● Task instructions
Copy out the listing that follows, exact in every word, and skip the images.

● Data excerpt
━━━
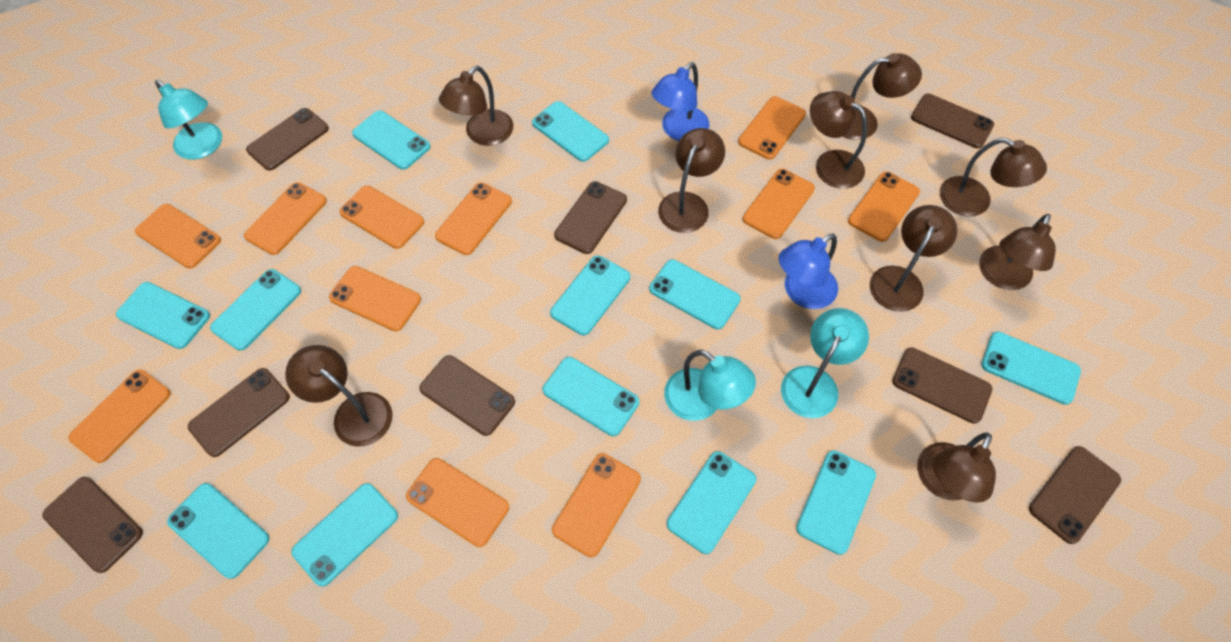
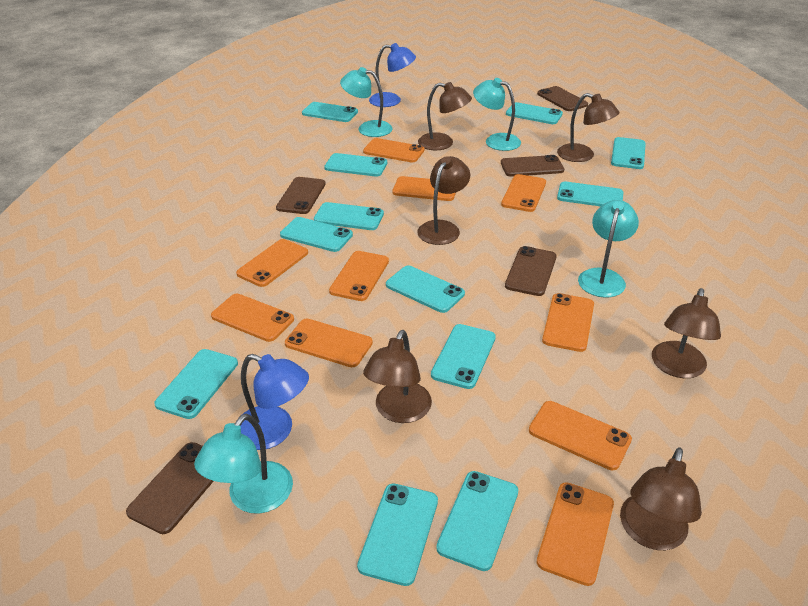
brown lamp: 9 -> 6
brown phone: 8 -> 5
orange phone: 11 -> 10
turquoise lamp: 3 -> 4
━━━
● Exercise output
brown lamp: 9 -> 6
brown phone: 8 -> 5
orange phone: 11 -> 10
turquoise lamp: 3 -> 4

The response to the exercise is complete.